[Task data — start]
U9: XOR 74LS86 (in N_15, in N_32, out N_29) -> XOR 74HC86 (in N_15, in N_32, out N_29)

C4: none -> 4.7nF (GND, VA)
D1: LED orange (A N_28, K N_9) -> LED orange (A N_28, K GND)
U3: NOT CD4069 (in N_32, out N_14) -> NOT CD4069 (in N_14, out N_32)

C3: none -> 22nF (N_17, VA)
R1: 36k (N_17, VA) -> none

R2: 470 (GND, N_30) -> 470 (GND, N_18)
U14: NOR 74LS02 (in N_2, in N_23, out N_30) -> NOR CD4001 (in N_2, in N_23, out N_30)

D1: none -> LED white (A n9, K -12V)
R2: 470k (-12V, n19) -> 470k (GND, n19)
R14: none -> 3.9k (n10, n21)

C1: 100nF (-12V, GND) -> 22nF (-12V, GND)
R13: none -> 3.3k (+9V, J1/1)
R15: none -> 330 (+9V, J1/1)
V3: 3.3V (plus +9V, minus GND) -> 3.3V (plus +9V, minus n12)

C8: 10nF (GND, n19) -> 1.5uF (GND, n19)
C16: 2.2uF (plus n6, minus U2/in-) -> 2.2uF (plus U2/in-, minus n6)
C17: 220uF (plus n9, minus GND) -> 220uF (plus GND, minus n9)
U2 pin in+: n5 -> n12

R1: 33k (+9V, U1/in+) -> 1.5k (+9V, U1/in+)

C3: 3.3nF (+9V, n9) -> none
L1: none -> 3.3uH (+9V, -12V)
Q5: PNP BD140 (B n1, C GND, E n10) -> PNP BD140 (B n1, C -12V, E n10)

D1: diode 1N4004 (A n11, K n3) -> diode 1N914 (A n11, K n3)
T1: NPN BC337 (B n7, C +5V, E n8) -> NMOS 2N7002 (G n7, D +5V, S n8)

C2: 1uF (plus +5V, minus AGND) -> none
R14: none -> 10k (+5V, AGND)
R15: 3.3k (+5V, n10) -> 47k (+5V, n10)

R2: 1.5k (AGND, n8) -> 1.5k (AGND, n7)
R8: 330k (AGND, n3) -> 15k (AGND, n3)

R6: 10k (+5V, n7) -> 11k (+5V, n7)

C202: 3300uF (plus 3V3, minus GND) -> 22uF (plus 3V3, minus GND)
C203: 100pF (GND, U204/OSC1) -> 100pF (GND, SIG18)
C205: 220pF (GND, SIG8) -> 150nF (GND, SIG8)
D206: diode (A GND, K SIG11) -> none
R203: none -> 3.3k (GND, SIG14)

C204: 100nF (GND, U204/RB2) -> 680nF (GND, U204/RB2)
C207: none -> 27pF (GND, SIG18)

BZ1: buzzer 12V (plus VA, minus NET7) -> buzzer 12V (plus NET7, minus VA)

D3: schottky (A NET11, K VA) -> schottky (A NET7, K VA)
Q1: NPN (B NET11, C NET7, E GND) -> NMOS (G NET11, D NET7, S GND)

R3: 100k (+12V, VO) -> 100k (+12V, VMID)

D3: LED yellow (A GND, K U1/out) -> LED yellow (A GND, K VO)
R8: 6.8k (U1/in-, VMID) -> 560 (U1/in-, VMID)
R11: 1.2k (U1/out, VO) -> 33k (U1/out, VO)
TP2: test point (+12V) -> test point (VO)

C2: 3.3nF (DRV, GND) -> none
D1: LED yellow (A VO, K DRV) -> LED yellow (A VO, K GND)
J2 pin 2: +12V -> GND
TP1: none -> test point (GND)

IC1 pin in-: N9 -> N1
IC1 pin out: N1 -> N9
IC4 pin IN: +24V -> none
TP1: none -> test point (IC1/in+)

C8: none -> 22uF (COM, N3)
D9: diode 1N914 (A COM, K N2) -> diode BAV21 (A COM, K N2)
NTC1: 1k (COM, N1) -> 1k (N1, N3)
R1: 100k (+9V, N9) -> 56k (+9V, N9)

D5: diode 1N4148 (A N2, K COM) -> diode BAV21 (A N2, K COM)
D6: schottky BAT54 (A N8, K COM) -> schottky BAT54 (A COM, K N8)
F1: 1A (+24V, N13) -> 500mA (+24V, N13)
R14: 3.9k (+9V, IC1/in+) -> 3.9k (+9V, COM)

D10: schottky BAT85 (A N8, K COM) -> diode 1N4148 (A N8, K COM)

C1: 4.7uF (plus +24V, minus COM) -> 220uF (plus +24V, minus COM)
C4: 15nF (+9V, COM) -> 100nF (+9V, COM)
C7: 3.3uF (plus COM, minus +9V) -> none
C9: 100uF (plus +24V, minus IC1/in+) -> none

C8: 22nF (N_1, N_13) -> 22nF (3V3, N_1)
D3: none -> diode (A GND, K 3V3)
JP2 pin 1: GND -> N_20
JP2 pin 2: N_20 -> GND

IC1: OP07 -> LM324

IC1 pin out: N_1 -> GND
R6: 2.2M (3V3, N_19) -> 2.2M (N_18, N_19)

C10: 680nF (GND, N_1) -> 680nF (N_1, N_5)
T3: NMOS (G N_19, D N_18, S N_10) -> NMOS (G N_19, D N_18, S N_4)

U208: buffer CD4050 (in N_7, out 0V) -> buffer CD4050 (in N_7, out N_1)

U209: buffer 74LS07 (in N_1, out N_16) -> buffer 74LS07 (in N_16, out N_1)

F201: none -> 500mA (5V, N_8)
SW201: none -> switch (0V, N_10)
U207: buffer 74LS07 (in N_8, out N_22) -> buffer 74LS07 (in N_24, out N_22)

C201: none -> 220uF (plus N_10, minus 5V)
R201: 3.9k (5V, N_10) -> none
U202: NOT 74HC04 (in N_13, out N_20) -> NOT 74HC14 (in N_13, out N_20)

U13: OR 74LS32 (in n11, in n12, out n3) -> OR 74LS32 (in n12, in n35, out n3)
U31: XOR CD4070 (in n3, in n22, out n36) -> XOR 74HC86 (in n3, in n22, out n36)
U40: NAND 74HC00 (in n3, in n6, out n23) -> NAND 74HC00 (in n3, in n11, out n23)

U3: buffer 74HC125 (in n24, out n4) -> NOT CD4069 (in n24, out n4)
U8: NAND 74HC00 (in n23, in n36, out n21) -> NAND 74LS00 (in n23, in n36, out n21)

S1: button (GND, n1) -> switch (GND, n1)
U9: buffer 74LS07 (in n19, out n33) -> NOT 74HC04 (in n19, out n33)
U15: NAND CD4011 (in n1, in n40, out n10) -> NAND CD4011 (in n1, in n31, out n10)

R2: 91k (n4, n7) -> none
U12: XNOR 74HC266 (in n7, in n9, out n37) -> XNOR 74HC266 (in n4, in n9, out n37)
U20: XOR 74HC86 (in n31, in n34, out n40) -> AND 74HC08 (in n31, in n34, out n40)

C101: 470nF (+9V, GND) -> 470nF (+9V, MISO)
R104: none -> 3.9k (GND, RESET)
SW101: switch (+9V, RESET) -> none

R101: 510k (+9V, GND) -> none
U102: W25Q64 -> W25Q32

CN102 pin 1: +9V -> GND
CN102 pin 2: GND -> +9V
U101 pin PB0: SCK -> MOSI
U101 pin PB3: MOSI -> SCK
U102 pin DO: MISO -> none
[Task data — finish]
■ How to complete this task ■
Every entry above needs to be written out again exactly.

■ Solution to this task ■
U9: XOR 74LS86 (in N_15, in N_32, out N_29) -> XOR 74HC86 (in N_15, in N_32, out N_29)

C4: none -> 4.7nF (GND, VA)
D1: LED orange (A N_28, K N_9) -> LED orange (A N_28, K GND)
U3: NOT CD4069 (in N_32, out N_14) -> NOT CD4069 (in N_14, out N_32)

C3: none -> 22nF (N_17, VA)
R1: 36k (N_17, VA) -> none

R2: 470 (GND, N_30) -> 470 (GND, N_18)
U14: NOR 74LS02 (in N_2, in N_23, out N_30) -> NOR CD4001 (in N_2, in N_23, out N_30)

D1: none -> LED white (A n9, K -12V)
R2: 470k (-12V, n19) -> 470k (GND, n19)
R14: none -> 3.9k (n10, n21)

C1: 100nF (-12V, GND) -> 22nF (-12V, GND)
R13: none -> 3.3k (+9V, J1/1)
R15: none -> 330 (+9V, J1/1)
V3: 3.3V (plus +9V, minus GND) -> 3.3V (plus +9V, minus n12)

C8: 10nF (GND, n19) -> 1.5uF (GND, n19)
C16: 2.2uF (plus n6, minus U2/in-) -> 2.2uF (plus U2/in-, minus n6)
C17: 220uF (plus n9, minus GND) -> 220uF (plus GND, minus n9)
U2 pin in+: n5 -> n12

R1: 33k (+9V, U1/in+) -> 1.5k (+9V, U1/in+)

C3: 3.3nF (+9V, n9) -> none
L1: none -> 3.3uH (+9V, -12V)
Q5: PNP BD140 (B n1, C GND, E n10) -> PNP BD140 (B n1, C -12V, E n10)

D1: diode 1N4004 (A n11, K n3) -> diode 1N914 (A n11, K n3)
T1: NPN BC337 (B n7, C +5V, E n8) -> NMOS 2N7002 (G n7, D +5V, S n8)

C2: 1uF (plus +5V, minus AGND) -> none
R14: none -> 10k (+5V, AGND)
R15: 3.3k (+5V, n10) -> 47k (+5V, n10)

R2: 1.5k (AGND, n8) -> 1.5k (AGND, n7)
R8: 330k (AGND, n3) -> 15k (AGND, n3)

R6: 10k (+5V, n7) -> 11k (+5V, n7)

C202: 3300uF (plus 3V3, minus GND) -> 22uF (plus 3V3, minus GND)
C203: 100pF (GND, U204/OSC1) -> 100pF (GND, SIG18)
C205: 220pF (GND, SIG8) -> 150nF (GND, SIG8)
D206: diode (A GND, K SIG11) -> none
R203: none -> 3.3k (GND, SIG14)

C204: 100nF (GND, U204/RB2) -> 680nF (GND, U204/RB2)
C207: none -> 27pF (GND, SIG18)

BZ1: buzzer 12V (plus VA, minus NET7) -> buzzer 12V (plus NET7, minus VA)

D3: schottky (A NET11, K VA) -> schottky (A NET7, K VA)
Q1: NPN (B NET11, C NET7, E GND) -> NMOS (G NET11, D NET7, S GND)

R3: 100k (+12V, VO) -> 100k (+12V, VMID)

D3: LED yellow (A GND, K U1/out) -> LED yellow (A GND, K VO)
R8: 6.8k (U1/in-, VMID) -> 560 (U1/in-, VMID)
R11: 1.2k (U1/out, VO) -> 33k (U1/out, VO)
TP2: test point (+12V) -> test point (VO)

C2: 3.3nF (DRV, GND) -> none
D1: LED yellow (A VO, K DRV) -> LED yellow (A VO, K GND)
J2 pin 2: +12V -> GND
TP1: none -> test point (GND)

IC1 pin in-: N9 -> N1
IC1 pin out: N1 -> N9
IC4 pin IN: +24V -> none
TP1: none -> test point (IC1/in+)

C8: none -> 22uF (COM, N3)
D9: diode 1N914 (A COM, K N2) -> diode BAV21 (A COM, K N2)
NTC1: 1k (COM, N1) -> 1k (N1, N3)
R1: 100k (+9V, N9) -> 56k (+9V, N9)

D5: diode 1N4148 (A N2, K COM) -> diode BAV21 (A N2, K COM)
D6: schottky BAT54 (A N8, K COM) -> schottky BAT54 (A COM, K N8)
F1: 1A (+24V, N13) -> 500mA (+24V, N13)
R14: 3.9k (+9V, IC1/in+) -> 3.9k (+9V, COM)

D10: schottky BAT85 (A N8, K COM) -> diode 1N4148 (A N8, K COM)

C1: 4.7uF (plus +24V, minus COM) -> 220uF (plus +24V, minus COM)
C4: 15nF (+9V, COM) -> 100nF (+9V, COM)
C7: 3.3uF (plus COM, minus +9V) -> none
C9: 100uF (plus +24V, minus IC1/in+) -> none

C8: 22nF (N_1, N_13) -> 22nF (3V3, N_1)
D3: none -> diode (A GND, K 3V3)
JP2 pin 1: GND -> N_20
JP2 pin 2: N_20 -> GND

IC1: OP07 -> LM324

IC1 pin out: N_1 -> GND
R6: 2.2M (3V3, N_19) -> 2.2M (N_18, N_19)

C10: 680nF (GND, N_1) -> 680nF (N_1, N_5)
T3: NMOS (G N_19, D N_18, S N_10) -> NMOS (G N_19, D N_18, S N_4)

U208: buffer CD4050 (in N_7, out 0V) -> buffer CD4050 (in N_7, out N_1)

U209: buffer 74LS07 (in N_1, out N_16) -> buffer 74LS07 (in N_16, out N_1)

F201: none -> 500mA (5V, N_8)
SW201: none -> switch (0V, N_10)
U207: buffer 74LS07 (in N_8, out N_22) -> buffer 74LS07 (in N_24, out N_22)

C201: none -> 220uF (plus N_10, minus 5V)
R201: 3.9k (5V, N_10) -> none
U202: NOT 74HC04 (in N_13, out N_20) -> NOT 74HC14 (in N_13, out N_20)

U13: OR 74LS32 (in n11, in n12, out n3) -> OR 74LS32 (in n12, in n35, out n3)
U31: XOR CD4070 (in n3, in n22, out n36) -> XOR 74HC86 (in n3, in n22, out n36)
U40: NAND 74HC00 (in n3, in n6, out n23) -> NAND 74HC00 (in n3, in n11, out n23)

U3: buffer 74HC125 (in n24, out n4) -> NOT CD4069 (in n24, out n4)
U8: NAND 74HC00 (in n23, in n36, out n21) -> NAND 74LS00 (in n23, in n36, out n21)

S1: button (GND, n1) -> switch (GND, n1)
U9: buffer 74LS07 (in n19, out n33) -> NOT 74HC04 (in n19, out n33)
U15: NAND CD4011 (in n1, in n40, out n10) -> NAND CD4011 (in n1, in n31, out n10)

R2: 91k (n4, n7) -> none
U12: XNOR 74HC266 (in n7, in n9, out n37) -> XNOR 74HC266 (in n4, in n9, out n37)
U20: XOR 74HC86 (in n31, in n34, out n40) -> AND 74HC08 (in n31, in n34, out n40)

C101: 470nF (+9V, GND) -> 470nF (+9V, MISO)
R104: none -> 3.9k (GND, RESET)
SW101: switch (+9V, RESET) -> none

R101: 510k (+9V, GND) -> none
U102: W25Q64 -> W25Q32

CN102 pin 1: +9V -> GND
CN102 pin 2: GND -> +9V
U101 pin PB0: SCK -> MOSI
U101 pin PB3: MOSI -> SCK
U102 pin DO: MISO -> none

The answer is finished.